** Opening INFORMATION block **

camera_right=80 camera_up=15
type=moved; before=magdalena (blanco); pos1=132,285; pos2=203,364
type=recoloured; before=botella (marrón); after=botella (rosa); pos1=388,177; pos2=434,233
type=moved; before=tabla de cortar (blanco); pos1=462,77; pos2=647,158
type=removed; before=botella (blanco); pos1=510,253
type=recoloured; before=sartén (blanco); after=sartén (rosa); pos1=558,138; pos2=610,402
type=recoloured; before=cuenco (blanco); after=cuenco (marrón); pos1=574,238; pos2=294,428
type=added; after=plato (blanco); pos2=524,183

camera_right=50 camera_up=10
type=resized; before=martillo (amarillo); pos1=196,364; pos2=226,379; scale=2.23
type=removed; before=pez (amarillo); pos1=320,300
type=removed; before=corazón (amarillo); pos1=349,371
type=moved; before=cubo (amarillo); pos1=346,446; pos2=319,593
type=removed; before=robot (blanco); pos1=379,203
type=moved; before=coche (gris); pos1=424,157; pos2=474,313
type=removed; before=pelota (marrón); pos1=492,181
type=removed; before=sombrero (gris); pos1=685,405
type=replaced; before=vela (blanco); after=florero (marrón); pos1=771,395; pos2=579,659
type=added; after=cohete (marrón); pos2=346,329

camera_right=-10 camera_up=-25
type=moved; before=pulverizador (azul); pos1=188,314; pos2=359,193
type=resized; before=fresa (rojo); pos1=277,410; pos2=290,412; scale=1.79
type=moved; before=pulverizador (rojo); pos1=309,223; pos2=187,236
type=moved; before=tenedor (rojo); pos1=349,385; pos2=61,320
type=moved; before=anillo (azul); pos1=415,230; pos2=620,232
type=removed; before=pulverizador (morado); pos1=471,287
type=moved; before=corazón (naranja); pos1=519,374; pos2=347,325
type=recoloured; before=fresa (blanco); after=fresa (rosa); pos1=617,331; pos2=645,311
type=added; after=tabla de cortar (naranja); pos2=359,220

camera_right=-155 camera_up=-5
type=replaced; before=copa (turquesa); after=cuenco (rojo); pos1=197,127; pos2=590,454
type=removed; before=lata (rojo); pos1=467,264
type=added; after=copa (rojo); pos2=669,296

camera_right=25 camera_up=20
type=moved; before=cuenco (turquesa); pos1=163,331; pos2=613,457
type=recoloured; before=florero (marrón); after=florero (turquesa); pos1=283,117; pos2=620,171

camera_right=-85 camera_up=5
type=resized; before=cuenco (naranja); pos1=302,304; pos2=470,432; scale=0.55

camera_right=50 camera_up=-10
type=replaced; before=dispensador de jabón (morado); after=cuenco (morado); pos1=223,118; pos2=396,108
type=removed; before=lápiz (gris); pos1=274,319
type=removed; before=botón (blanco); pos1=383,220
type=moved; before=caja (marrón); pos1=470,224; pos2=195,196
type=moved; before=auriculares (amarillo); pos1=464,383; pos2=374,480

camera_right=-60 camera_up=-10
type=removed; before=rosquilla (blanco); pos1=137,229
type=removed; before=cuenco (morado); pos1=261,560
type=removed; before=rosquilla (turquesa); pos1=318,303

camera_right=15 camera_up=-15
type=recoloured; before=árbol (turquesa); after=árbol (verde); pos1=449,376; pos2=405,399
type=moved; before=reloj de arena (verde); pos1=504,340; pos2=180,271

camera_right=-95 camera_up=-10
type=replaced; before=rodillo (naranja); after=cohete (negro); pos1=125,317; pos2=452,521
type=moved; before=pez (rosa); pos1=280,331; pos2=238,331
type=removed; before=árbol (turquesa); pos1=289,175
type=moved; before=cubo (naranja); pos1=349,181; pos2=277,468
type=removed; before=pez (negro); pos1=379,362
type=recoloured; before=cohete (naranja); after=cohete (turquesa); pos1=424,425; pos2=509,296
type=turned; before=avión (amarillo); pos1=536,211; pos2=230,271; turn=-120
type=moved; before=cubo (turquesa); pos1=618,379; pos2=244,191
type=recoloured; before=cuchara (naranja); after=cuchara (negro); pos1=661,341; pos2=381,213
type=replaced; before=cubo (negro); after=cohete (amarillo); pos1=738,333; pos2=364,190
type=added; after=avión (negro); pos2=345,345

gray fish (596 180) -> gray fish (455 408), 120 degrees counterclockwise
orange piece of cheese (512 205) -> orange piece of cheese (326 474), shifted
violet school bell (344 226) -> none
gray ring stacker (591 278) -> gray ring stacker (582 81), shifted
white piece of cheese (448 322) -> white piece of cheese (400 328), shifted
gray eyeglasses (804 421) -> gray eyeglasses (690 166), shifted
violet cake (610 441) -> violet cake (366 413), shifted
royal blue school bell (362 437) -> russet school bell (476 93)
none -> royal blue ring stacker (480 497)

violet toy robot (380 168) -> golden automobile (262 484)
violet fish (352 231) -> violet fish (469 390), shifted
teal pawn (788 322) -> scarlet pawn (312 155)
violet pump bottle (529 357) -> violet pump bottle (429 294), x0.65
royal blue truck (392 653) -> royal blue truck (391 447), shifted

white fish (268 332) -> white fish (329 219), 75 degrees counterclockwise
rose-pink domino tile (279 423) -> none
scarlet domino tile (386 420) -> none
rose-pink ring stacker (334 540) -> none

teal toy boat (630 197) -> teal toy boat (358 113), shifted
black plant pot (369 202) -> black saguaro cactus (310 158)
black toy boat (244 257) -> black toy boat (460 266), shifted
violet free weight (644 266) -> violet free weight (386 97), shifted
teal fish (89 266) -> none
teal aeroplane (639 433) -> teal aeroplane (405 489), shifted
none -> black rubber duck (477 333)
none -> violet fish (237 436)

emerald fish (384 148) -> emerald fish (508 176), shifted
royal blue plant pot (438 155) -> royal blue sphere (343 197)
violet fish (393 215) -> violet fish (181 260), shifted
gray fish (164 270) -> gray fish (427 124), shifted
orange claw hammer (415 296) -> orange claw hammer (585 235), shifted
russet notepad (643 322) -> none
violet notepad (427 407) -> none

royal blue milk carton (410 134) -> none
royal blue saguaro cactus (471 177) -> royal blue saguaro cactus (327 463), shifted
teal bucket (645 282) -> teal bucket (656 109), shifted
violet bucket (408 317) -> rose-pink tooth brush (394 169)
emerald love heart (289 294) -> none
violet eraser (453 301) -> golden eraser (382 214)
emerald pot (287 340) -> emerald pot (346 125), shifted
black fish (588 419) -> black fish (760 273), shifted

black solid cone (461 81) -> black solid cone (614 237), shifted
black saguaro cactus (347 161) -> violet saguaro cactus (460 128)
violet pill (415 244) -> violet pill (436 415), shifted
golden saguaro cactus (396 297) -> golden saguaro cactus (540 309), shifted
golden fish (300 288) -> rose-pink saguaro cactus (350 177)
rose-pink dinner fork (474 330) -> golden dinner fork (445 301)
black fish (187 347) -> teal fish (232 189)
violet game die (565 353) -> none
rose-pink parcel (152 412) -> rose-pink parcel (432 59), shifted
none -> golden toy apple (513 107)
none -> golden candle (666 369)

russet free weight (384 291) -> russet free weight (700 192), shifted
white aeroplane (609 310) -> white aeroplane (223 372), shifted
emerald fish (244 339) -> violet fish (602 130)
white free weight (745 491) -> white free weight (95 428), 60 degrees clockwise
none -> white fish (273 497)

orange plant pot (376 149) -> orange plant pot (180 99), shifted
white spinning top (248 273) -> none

** Closing INFORMATION block **

## ABOUT THIS EXERCISE
The records above must be retyped in full. Keep each one exactly as it is.

## EXERCISE RESULT
camera_right=80 camera_up=15
type=moved; before=magdalena (blanco); pos1=132,285; pos2=203,364
type=recoloured; before=botella (marrón); after=botella (rosa); pos1=388,177; pos2=434,233
type=moved; before=tabla de cortar (blanco); pos1=462,77; pos2=647,158
type=removed; before=botella (blanco); pos1=510,253
type=recoloured; before=sartén (blanco); after=sartén (rosa); pos1=558,138; pos2=610,402
type=recoloured; before=cuenco (blanco); after=cuenco (marrón); pos1=574,238; pos2=294,428
type=added; after=plato (blanco); pos2=524,183

camera_right=50 camera_up=10
type=resized; before=martillo (amarillo); pos1=196,364; pos2=226,379; scale=2.23
type=removed; before=pez (amarillo); pos1=320,300
type=removed; before=corazón (amarillo); pos1=349,371
type=moved; before=cubo (amarillo); pos1=346,446; pos2=319,593
type=removed; before=robot (blanco); pos1=379,203
type=moved; before=coche (gris); pos1=424,157; pos2=474,313
type=removed; before=pelota (marrón); pos1=492,181
type=removed; before=sombrero (gris); pos1=685,405
type=replaced; before=vela (blanco); after=florero (marrón); pos1=771,395; pos2=579,659
type=added; after=cohete (marrón); pos2=346,329

camera_right=-10 camera_up=-25
type=moved; before=pulverizador (azul); pos1=188,314; pos2=359,193
type=resized; before=fresa (rojo); pos1=277,410; pos2=290,412; scale=1.79
type=moved; before=pulverizador (rojo); pos1=309,223; pos2=187,236
type=moved; before=tenedor (rojo); pos1=349,385; pos2=61,320
type=moved; before=anillo (azul); pos1=415,230; pos2=620,232
type=removed; before=pulverizador (morado); pos1=471,287
type=moved; before=corazón (naranja); pos1=519,374; pos2=347,325
type=recoloured; before=fresa (blanco); after=fresa (rosa); pos1=617,331; pos2=645,311
type=added; after=tabla de cortar (naranja); pos2=359,220

camera_right=-155 camera_up=-5
type=replaced; before=copa (turquesa); after=cuenco (rojo); pos1=197,127; pos2=590,454
type=removed; before=lata (rojo); pos1=467,264
type=added; after=copa (rojo); pos2=669,296

camera_right=25 camera_up=20
type=moved; before=cuenco (turquesa); pos1=163,331; pos2=613,457
type=recoloured; before=florero (marrón); after=florero (turquesa); pos1=283,117; pos2=620,171

camera_right=-85 camera_up=5
type=resized; before=cuenco (naranja); pos1=302,304; pos2=470,432; scale=0.55

camera_right=50 camera_up=-10
type=replaced; before=dispensador de jabón (morado); after=cuenco (morado); pos1=223,118; pos2=396,108
type=removed; before=lápiz (gris); pos1=274,319
type=removed; before=botón (blanco); pos1=383,220
type=moved; before=caja (marrón); pos1=470,224; pos2=195,196
type=moved; before=auriculares (amarillo); pos1=464,383; pos2=374,480

camera_right=-60 camera_up=-10
type=removed; before=rosquilla (blanco); pos1=137,229
type=removed; before=cuenco (morado); pos1=261,560
type=removed; before=rosquilla (turquesa); pos1=318,303

camera_right=15 camera_up=-15
type=recoloured; before=árbol (turquesa); after=árbol (verde); pos1=449,376; pos2=405,399
type=moved; before=reloj de arena (verde); pos1=504,340; pos2=180,271

camera_right=-95 camera_up=-10
type=replaced; before=rodillo (naranja); after=cohete (negro); pos1=125,317; pos2=452,521
type=moved; before=pez (rosa); pos1=280,331; pos2=238,331
type=removed; before=árbol (turquesa); pos1=289,175
type=moved; before=cubo (naranja); pos1=349,181; pos2=277,468
type=removed; before=pez (negro); pos1=379,362
type=recoloured; before=cohete (naranja); after=cohete (turquesa); pos1=424,425; pos2=509,296
type=turned; before=avión (amarillo); pos1=536,211; pos2=230,271; turn=-120
type=moved; before=cubo (turquesa); pos1=618,379; pos2=244,191
type=recoloured; before=cuchara (naranja); after=cuchara (negro); pos1=661,341; pos2=381,213
type=replaced; before=cubo (negro); after=cohete (amarillo); pos1=738,333; pos2=364,190
type=added; after=avión (negro); pos2=345,345

gray fish (596 180) -> gray fish (455 408), 120 degrees counterclockwise
orange piece of cheese (512 205) -> orange piece of cheese (326 474), shifted
violet school bell (344 226) -> none
gray ring stacker (591 278) -> gray ring stacker (582 81), shifted
white piece of cheese (448 322) -> white piece of cheese (400 328), shifted
gray eyeglasses (804 421) -> gray eyeglasses (690 166), shifted
violet cake (610 441) -> violet cake (366 413), shifted
royal blue school bell (362 437) -> russet school bell (476 93)
none -> royal blue ring stacker (480 497)

violet toy robot (380 168) -> golden automobile (262 484)
violet fish (352 231) -> violet fish (469 390), shifted
teal pawn (788 322) -> scarlet pawn (312 155)
violet pump bottle (529 357) -> violet pump bottle (429 294), x0.65
royal blue truck (392 653) -> royal blue truck (391 447), shifted

white fish (268 332) -> white fish (329 219), 75 degrees counterclockwise
rose-pink domino tile (279 423) -> none
scarlet domino tile (386 420) -> none
rose-pink ring stacker (334 540) -> none

teal toy boat (630 197) -> teal toy boat (358 113), shifted
black plant pot (369 202) -> black saguaro cactus (310 158)
black toy boat (244 257) -> black toy boat (460 266), shifted
violet free weight (644 266) -> violet free weight (386 97), shifted
teal fish (89 266) -> none
teal aeroplane (639 433) -> teal aeroplane (405 489), shifted
none -> black rubber duck (477 333)
none -> violet fish (237 436)

emerald fish (384 148) -> emerald fish (508 176), shifted
royal blue plant pot (438 155) -> royal blue sphere (343 197)
violet fish (393 215) -> violet fish (181 260), shifted
gray fish (164 270) -> gray fish (427 124), shifted
orange claw hammer (415 296) -> orange claw hammer (585 235), shifted
russet notepad (643 322) -> none
violet notepad (427 407) -> none

royal blue milk carton (410 134) -> none
royal blue saguaro cactus (471 177) -> royal blue saguaro cactus (327 463), shifted
teal bucket (645 282) -> teal bucket (656 109), shifted
violet bucket (408 317) -> rose-pink tooth brush (394 169)
emerald love heart (289 294) -> none
violet eraser (453 301) -> golden eraser (382 214)
emerald pot (287 340) -> emerald pot (346 125), shifted
black fish (588 419) -> black fish (760 273), shifted

black solid cone (461 81) -> black solid cone (614 237), shifted
black saguaro cactus (347 161) -> violet saguaro cactus (460 128)
violet pill (415 244) -> violet pill (436 415), shifted
golden saguaro cactus (396 297) -> golden saguaro cactus (540 309), shifted
golden fish (300 288) -> rose-pink saguaro cactus (350 177)
rose-pink dinner fork (474 330) -> golden dinner fork (445 301)
black fish (187 347) -> teal fish (232 189)
violet game die (565 353) -> none
rose-pink parcel (152 412) -> rose-pink parcel (432 59), shifted
none -> golden toy apple (513 107)
none -> golden candle (666 369)

russet free weight (384 291) -> russet free weight (700 192), shifted
white aeroplane (609 310) -> white aeroplane (223 372), shifted
emerald fish (244 339) -> violet fish (602 130)
white free weight (745 491) -> white free weight (95 428), 60 degrees clockwise
none -> white fish (273 497)

orange plant pot (376 149) -> orange plant pot (180 99), shifted
white spinning top (248 273) -> none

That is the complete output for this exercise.